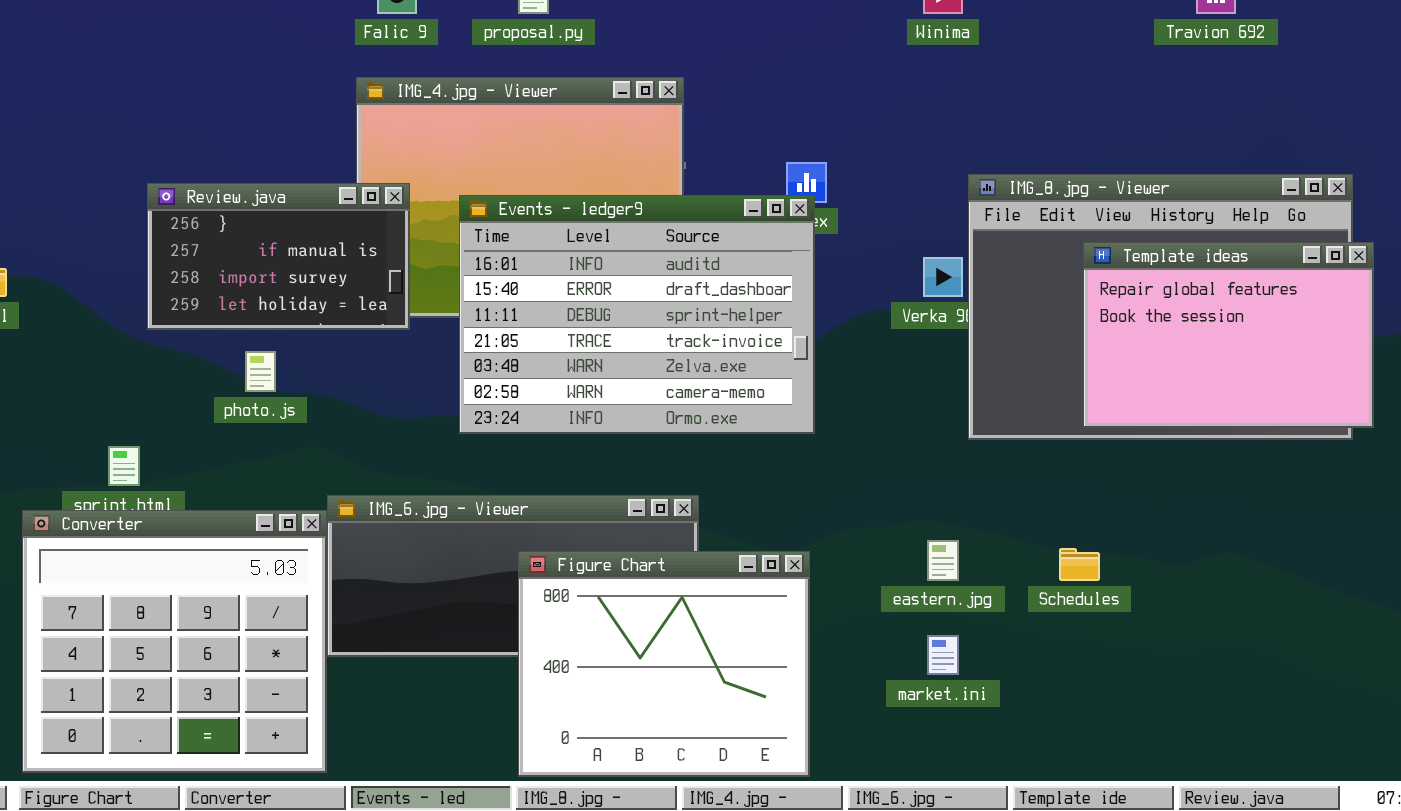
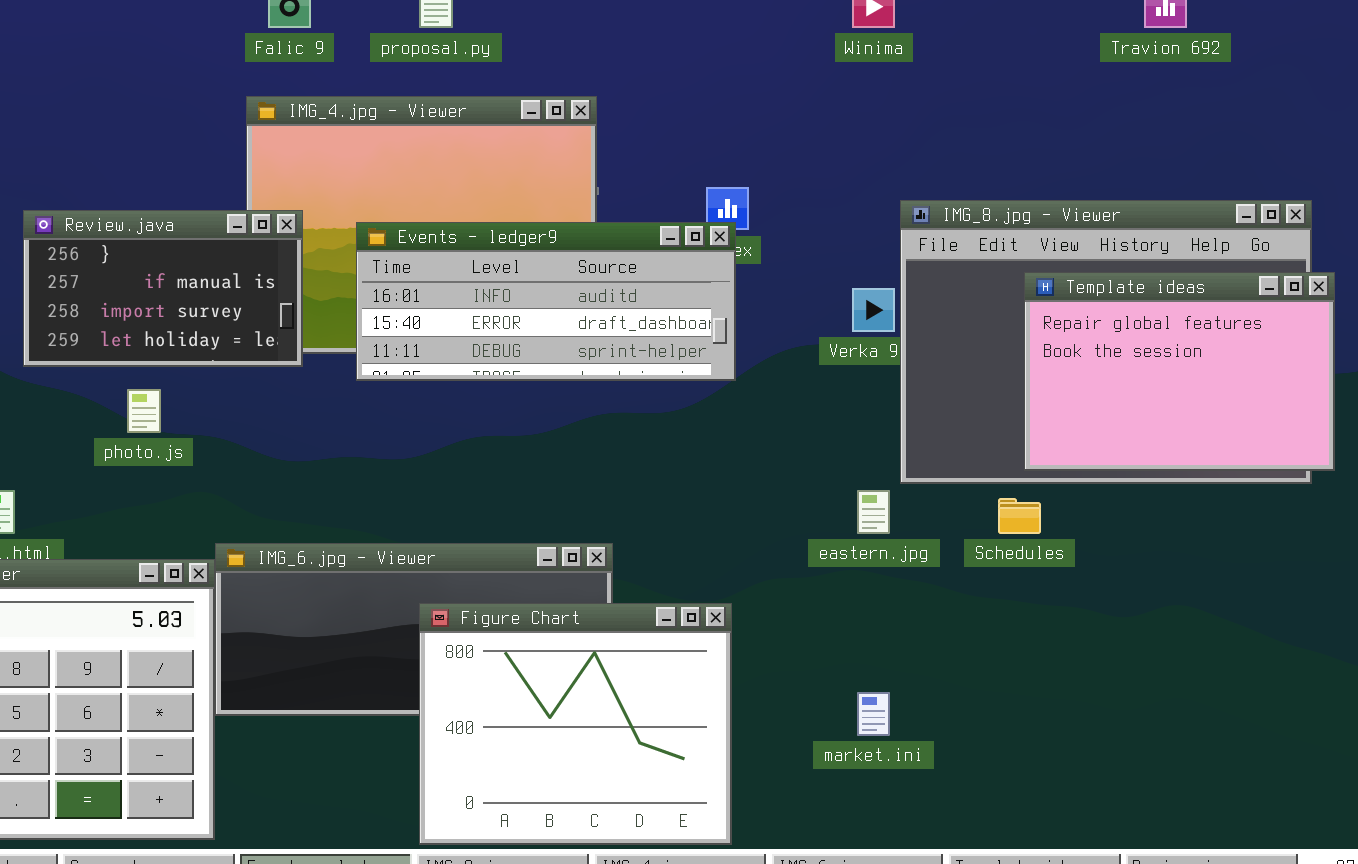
Events - ledger9: [459,195,815,434] -> [356,222,736,381], resized
eastern.jpg: [927,540,959,581] -> [857,490,890,534], moved
Schedules: [1059,548,1100,581] -> [998,498,1041,534], moved

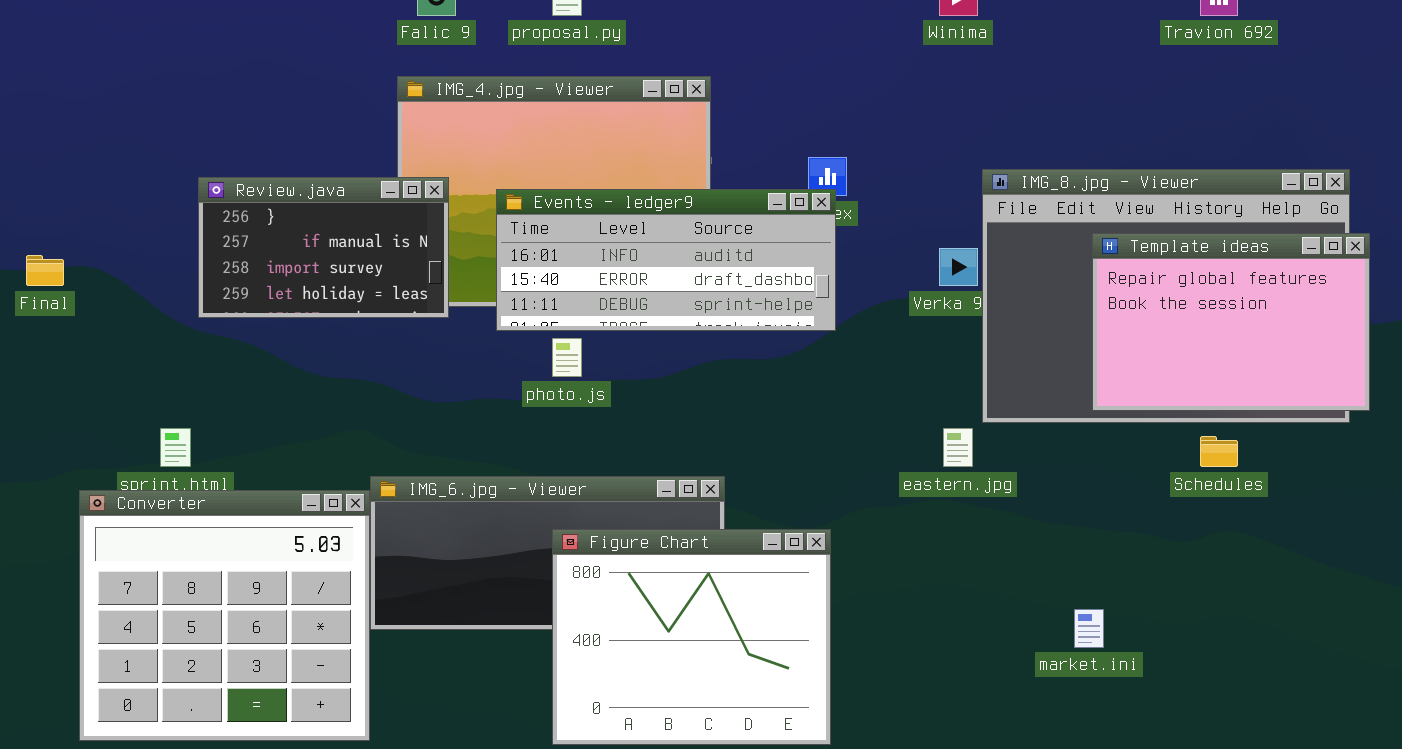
photo.js: [127,389,161,433] -> [552,338,582,377], moved
Schedules: [998,498,1041,534] -> [1200,436,1238,467], moved
market.ini: [857,692,890,736] -> [1074,609,1104,648], moved

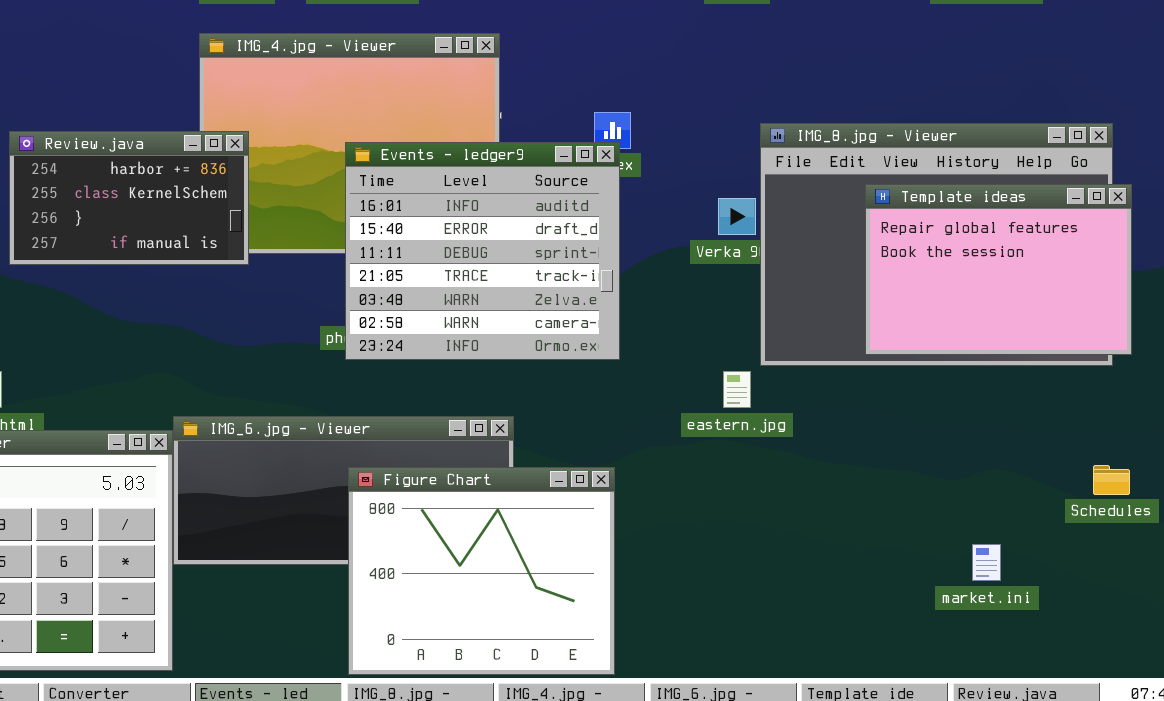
Review.java: [198,177,449,318] -> [9,131,249,265], scrolled up 2 rows
Events - ledger9: [496,189,836,331] -> [345,142,620,360], resized
Schedules: [1200,436,1238,467] -> [1093,465,1130,495], moved
market.ini: [1074,609,1104,648] -> [972,544,1001,581], moved

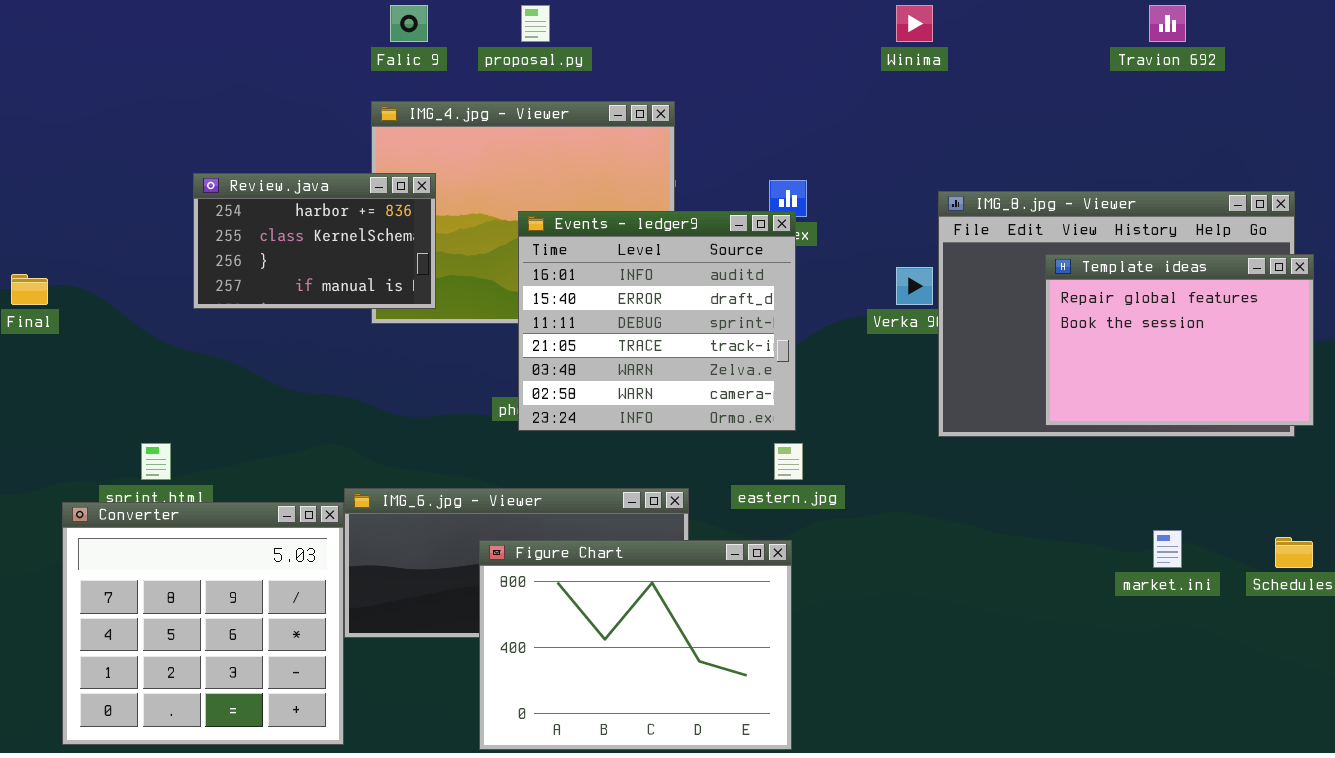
Review.java: [9,131,249,265] -> [193,173,436,309], moved
eastern.jpg: [723,371,751,408] -> [774,443,803,480], moved
Figure Chart: [348,467,615,675] -> [479,540,792,750], resized
market.ini: [972,544,1001,581] -> [1153,530,1182,568], moved

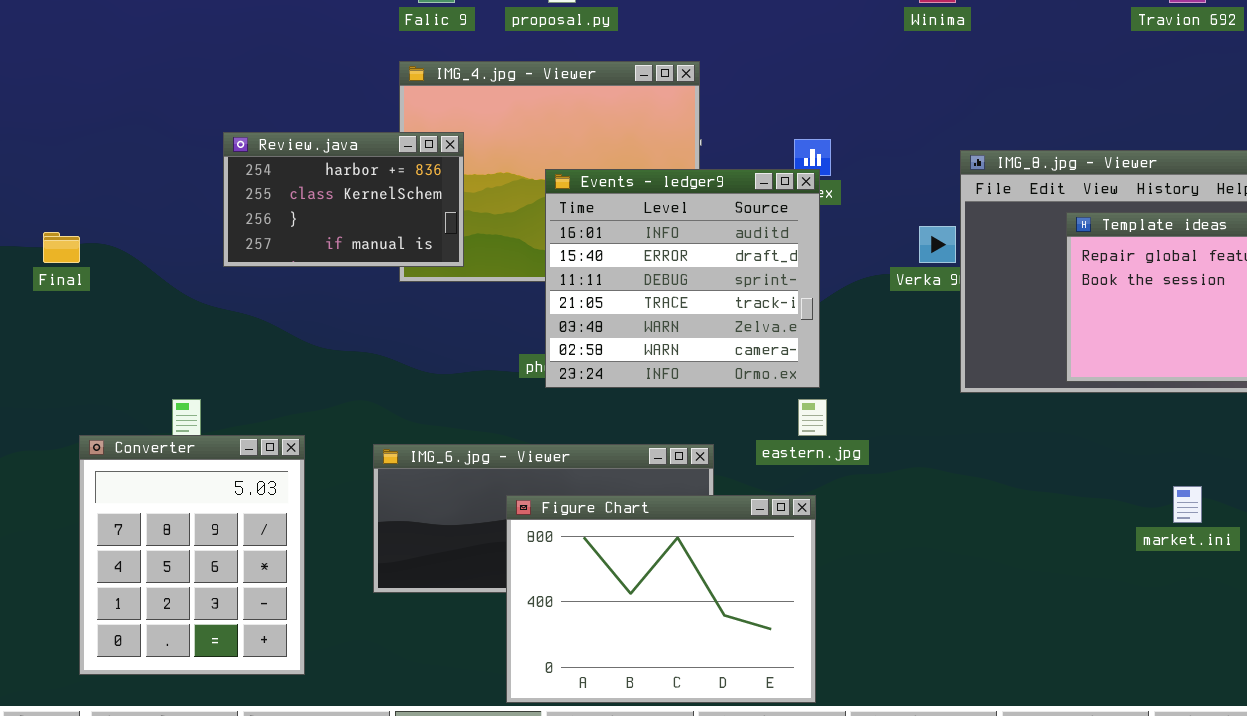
Converter: [62,502,344,745] -> [79,435,305,675], moved, resized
==========
Exercise:
Provide the number of lines above in which the word "eastern" appears, with no further words.

Answer space:
2